[Colored object listings]
★ ★ ★ ★

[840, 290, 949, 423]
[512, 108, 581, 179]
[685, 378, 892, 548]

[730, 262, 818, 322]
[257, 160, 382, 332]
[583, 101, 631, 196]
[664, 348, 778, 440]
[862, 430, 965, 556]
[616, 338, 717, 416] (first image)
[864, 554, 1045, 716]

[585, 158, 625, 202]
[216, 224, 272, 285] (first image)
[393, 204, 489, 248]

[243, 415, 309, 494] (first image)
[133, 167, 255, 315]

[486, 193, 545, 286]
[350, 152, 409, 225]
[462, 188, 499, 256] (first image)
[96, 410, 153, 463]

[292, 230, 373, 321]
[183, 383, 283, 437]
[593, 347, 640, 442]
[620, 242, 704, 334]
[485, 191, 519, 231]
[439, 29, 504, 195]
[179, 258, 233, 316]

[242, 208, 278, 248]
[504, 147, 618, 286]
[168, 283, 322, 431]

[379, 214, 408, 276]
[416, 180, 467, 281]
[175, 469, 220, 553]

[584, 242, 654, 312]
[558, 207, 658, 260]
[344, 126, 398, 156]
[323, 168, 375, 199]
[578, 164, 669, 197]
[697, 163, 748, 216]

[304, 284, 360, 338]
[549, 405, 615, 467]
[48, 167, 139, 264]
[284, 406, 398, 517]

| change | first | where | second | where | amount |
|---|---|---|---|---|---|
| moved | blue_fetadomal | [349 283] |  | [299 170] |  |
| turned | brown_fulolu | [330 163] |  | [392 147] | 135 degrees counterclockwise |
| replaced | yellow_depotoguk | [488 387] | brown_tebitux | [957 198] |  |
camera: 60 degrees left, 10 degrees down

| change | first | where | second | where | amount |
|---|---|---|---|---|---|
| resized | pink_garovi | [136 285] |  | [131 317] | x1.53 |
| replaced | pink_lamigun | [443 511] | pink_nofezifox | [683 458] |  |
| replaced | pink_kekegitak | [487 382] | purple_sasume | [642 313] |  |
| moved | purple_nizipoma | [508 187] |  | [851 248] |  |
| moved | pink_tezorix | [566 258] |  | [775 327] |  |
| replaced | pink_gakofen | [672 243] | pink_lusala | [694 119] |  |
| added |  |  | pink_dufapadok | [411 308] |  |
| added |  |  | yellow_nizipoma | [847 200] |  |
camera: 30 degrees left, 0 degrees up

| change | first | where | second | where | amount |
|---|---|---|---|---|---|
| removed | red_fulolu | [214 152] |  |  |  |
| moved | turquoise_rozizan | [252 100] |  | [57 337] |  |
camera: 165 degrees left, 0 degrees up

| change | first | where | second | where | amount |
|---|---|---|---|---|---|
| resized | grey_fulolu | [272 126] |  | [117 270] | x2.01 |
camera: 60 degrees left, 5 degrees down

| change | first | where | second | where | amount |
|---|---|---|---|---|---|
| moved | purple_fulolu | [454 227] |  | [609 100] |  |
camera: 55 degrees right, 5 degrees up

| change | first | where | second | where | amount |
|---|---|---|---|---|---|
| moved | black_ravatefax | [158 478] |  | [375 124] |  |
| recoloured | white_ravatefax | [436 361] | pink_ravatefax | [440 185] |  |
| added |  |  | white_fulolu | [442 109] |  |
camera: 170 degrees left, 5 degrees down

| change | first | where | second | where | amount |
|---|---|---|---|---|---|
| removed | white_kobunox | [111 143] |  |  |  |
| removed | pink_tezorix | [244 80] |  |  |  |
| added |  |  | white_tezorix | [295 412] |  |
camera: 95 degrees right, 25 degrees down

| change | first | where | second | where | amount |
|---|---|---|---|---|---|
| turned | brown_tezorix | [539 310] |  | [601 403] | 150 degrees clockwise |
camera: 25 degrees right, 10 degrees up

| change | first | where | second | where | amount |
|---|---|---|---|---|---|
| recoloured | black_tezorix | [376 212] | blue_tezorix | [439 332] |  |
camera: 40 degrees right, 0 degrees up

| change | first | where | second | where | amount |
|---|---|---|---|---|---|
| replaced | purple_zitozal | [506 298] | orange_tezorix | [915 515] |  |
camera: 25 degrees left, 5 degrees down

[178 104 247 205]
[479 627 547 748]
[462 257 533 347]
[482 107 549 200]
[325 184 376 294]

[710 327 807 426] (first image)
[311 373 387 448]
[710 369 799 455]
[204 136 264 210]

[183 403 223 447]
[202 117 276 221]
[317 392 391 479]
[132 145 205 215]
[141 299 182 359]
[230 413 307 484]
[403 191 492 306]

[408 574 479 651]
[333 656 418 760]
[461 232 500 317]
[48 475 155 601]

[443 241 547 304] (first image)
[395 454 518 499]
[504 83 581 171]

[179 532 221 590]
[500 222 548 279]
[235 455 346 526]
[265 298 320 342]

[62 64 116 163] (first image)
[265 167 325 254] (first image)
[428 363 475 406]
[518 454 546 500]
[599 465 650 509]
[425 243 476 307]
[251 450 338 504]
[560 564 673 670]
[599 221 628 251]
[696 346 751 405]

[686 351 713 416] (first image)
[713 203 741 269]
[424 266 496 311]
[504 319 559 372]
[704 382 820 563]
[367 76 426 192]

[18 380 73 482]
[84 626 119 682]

★ ★ ★ ★

* The problem
A faithful retyping of every entry above is the task.

* Worked solution
[840, 290, 949, 423]
[512, 108, 581, 179]
[685, 378, 892, 548]

[730, 262, 818, 322]
[257, 160, 382, 332]
[583, 101, 631, 196]
[664, 348, 778, 440]
[862, 430, 965, 556]
[616, 338, 717, 416] (first image)
[864, 554, 1045, 716]

[585, 158, 625, 202]
[216, 224, 272, 285] (first image)
[393, 204, 489, 248]

[243, 415, 309, 494] (first image)
[133, 167, 255, 315]

[486, 193, 545, 286]
[350, 152, 409, 225]
[462, 188, 499, 256] (first image)
[96, 410, 153, 463]

[292, 230, 373, 321]
[183, 383, 283, 437]
[593, 347, 640, 442]
[620, 242, 704, 334]
[485, 191, 519, 231]
[439, 29, 504, 195]
[179, 258, 233, 316]

[242, 208, 278, 248]
[504, 147, 618, 286]
[168, 283, 322, 431]

[379, 214, 408, 276]
[416, 180, 467, 281]
[175, 469, 220, 553]

[584, 242, 654, 312]
[558, 207, 658, 260]
[344, 126, 398, 156]
[323, 168, 375, 199]
[578, 164, 669, 197]
[697, 163, 748, 216]

[304, 284, 360, 338]
[549, 405, 615, 467]
[48, 167, 139, 264]
[284, 406, 398, 517]

| change | first | where | second | where | amount |
|---|---|---|---|---|---|
| moved | blue_fetadomal | [349 283] |  | [299 170] |  |
| turned | brown_fulolu | [330 163] |  | [392 147] | 135 degrees counterclockwise |
| replaced | yellow_depotoguk | [488 387] | brown_tebitux | [957 198] |  |
camera: 60 degrees left, 10 degrees down

| change | first | where | second | where | amount |
|---|---|---|---|---|---|
| resized | pink_garovi | [136 285] |  | [131 317] | x1.53 |
| replaced | pink_lamigun | [443 511] | pink_nofezifox | [683 458] |  |
| replaced | pink_kekegitak | [487 382] | purple_sasume | [642 313] |  |
| moved | purple_nizipoma | [508 187] |  | [851 248] |  |
| moved | pink_tezorix | [566 258] |  | [775 327] |  |
| replaced | pink_gakofen | [672 243] | pink_lusala | [694 119] |  |
| added |  |  | pink_dufapadok | [411 308] |  |
| added |  |  | yellow_nizipoma | [847 200] |  |
camera: 30 degrees left, 0 degrees up

| change | first | where | second | where | amount |
|---|---|---|---|---|---|
| removed | red_fulolu | [214 152] |  |  |  |
| moved | turquoise_rozizan | [252 100] |  | [57 337] |  |
camera: 165 degrees left, 0 degrees up

| change | first | where | second | where | amount |
|---|---|---|---|---|---|
| resized | grey_fulolu | [272 126] |  | [117 270] | x2.01 |
camera: 60 degrees left, 5 degrees down

| change | first | where | second | where | amount |
|---|---|---|---|---|---|
| moved | purple_fulolu | [454 227] |  | [609 100] |  |
camera: 55 degrees right, 5 degrees up

| change | first | where | second | where | amount |
|---|---|---|---|---|---|
| moved | black_ravatefax | [158 478] |  | [375 124] |  |
| recoloured | white_ravatefax | [436 361] | pink_ravatefax | [440 185] |  |
| added |  |  | white_fulolu | [442 109] |  |
camera: 170 degrees left, 5 degrees down

| change | first | where | second | where | amount |
|---|---|---|---|---|---|
| removed | white_kobunox | [111 143] |  |  |  |
| removed | pink_tezorix | [244 80] |  |  |  |
| added |  |  | white_tezorix | [295 412] |  |
camera: 95 degrees right, 25 degrees down

| change | first | where | second | where | amount |
|---|---|---|---|---|---|
| turned | brown_tezorix | [539 310] |  | [601 403] | 150 degrees clockwise |
camera: 25 degrees right, 10 degrees up

| change | first | where | second | where | amount |
|---|---|---|---|---|---|
| recoloured | black_tezorix | [376 212] | blue_tezorix | [439 332] |  |
camera: 40 degrees right, 0 degrees up

| change | first | where | second | where | amount |
|---|---|---|---|---|---|
| replaced | purple_zitozal | [506 298] | orange_tezorix | [915 515] |  |
camera: 25 degrees left, 5 degrees down

[178 104 247 205]
[479 627 547 748]
[462 257 533 347]
[482 107 549 200]
[325 184 376 294]

[710 327 807 426] (first image)
[311 373 387 448]
[710 369 799 455]
[204 136 264 210]

[183 403 223 447]
[202 117 276 221]
[317 392 391 479]
[132 145 205 215]
[141 299 182 359]
[230 413 307 484]
[403 191 492 306]

[408 574 479 651]
[333 656 418 760]
[461 232 500 317]
[48 475 155 601]

[443 241 547 304] (first image)
[395 454 518 499]
[504 83 581 171]

[179 532 221 590]
[500 222 548 279]
[235 455 346 526]
[265 298 320 342]

[62 64 116 163] (first image)
[265 167 325 254] (first image)
[428 363 475 406]
[518 454 546 500]
[599 465 650 509]
[425 243 476 307]
[251 450 338 504]
[560 564 673 670]
[599 221 628 251]
[696 346 751 405]

[686 351 713 416] (first image)
[713 203 741 269]
[424 266 496 311]
[504 319 559 372]
[704 382 820 563]
[367 76 426 192]

[18 380 73 482]
[84 626 119 682]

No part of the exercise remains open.